## What is needed
From the first line to the last, write out the material verbatim.

## Provided entries
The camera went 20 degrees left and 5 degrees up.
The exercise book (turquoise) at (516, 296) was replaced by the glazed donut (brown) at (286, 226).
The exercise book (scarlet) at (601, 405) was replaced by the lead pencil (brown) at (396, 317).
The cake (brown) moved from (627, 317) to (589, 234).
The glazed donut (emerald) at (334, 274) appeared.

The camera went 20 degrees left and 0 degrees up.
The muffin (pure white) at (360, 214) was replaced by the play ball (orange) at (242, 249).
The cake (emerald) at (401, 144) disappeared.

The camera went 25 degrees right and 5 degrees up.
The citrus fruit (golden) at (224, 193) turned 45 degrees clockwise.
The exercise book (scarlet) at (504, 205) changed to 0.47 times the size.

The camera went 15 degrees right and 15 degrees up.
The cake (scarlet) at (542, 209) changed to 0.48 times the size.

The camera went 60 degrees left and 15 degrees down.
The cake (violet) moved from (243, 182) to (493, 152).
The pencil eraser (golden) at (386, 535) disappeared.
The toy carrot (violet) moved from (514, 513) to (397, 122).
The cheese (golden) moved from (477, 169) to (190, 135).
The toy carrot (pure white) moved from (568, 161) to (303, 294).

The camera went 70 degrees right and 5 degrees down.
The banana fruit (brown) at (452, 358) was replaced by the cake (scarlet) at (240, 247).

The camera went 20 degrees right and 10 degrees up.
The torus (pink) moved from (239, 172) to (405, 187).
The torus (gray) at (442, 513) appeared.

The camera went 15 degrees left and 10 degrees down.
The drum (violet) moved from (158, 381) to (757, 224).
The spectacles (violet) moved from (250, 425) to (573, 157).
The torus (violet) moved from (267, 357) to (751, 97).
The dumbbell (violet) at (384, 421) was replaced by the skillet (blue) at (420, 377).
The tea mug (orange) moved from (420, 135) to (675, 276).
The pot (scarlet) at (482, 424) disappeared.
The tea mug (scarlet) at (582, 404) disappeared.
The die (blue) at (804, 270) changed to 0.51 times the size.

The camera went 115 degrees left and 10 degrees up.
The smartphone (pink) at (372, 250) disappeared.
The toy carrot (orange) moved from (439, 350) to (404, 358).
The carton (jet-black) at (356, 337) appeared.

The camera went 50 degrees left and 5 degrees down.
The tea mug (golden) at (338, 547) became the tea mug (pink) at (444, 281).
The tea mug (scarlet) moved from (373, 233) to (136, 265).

## Response for this exercise
The camera went 20 degrees left and 5 degrees up.
The exercise book (turquoise) at (516, 296) was replaced by the glazed donut (brown) at (286, 226).
The exercise book (scarlet) at (601, 405) was replaced by the lead pencil (brown) at (396, 317).
The cake (brown) moved from (627, 317) to (589, 234).
The glazed donut (emerald) at (334, 274) appeared.

The camera went 20 degrees left and 0 degrees up.
The muffin (pure white) at (360, 214) was replaced by the play ball (orange) at (242, 249).
The cake (emerald) at (401, 144) disappeared.

The camera went 25 degrees right and 5 degrees up.
The citrus fruit (golden) at (224, 193) turned 45 degrees clockwise.
The exercise book (scarlet) at (504, 205) changed to 0.47 times the size.

The camera went 15 degrees right and 15 degrees up.
The cake (scarlet) at (542, 209) changed to 0.48 times the size.

The camera went 60 degrees left and 15 degrees down.
The cake (violet) moved from (243, 182) to (493, 152).
The pencil eraser (golden) at (386, 535) disappeared.
The toy carrot (violet) moved from (514, 513) to (397, 122).
The cheese (golden) moved from (477, 169) to (190, 135).
The toy carrot (pure white) moved from (568, 161) to (303, 294).

The camera went 70 degrees right and 5 degrees down.
The banana fruit (brown) at (452, 358) was replaced by the cake (scarlet) at (240, 247).

The camera went 20 degrees right and 10 degrees up.
The torus (pink) moved from (239, 172) to (405, 187).
The torus (gray) at (442, 513) appeared.

The camera went 15 degrees left and 10 degrees down.
The drum (violet) moved from (158, 381) to (757, 224).
The spectacles (violet) moved from (250, 425) to (573, 157).
The torus (violet) moved from (267, 357) to (751, 97).
The dumbbell (violet) at (384, 421) was replaced by the skillet (blue) at (420, 377).
The tea mug (orange) moved from (420, 135) to (675, 276).
The pot (scarlet) at (482, 424) disappeared.
The tea mug (scarlet) at (582, 404) disappeared.
The die (blue) at (804, 270) changed to 0.51 times the size.

The camera went 115 degrees left and 10 degrees up.
The smartphone (pink) at (372, 250) disappeared.
The toy carrot (orange) moved from (439, 350) to (404, 358).
The carton (jet-black) at (356, 337) appeared.

The camera went 50 degrees left and 5 degrees down.
The tea mug (golden) at (338, 547) became the tea mug (pink) at (444, 281).
The tea mug (scarlet) moved from (373, 233) to (136, 265).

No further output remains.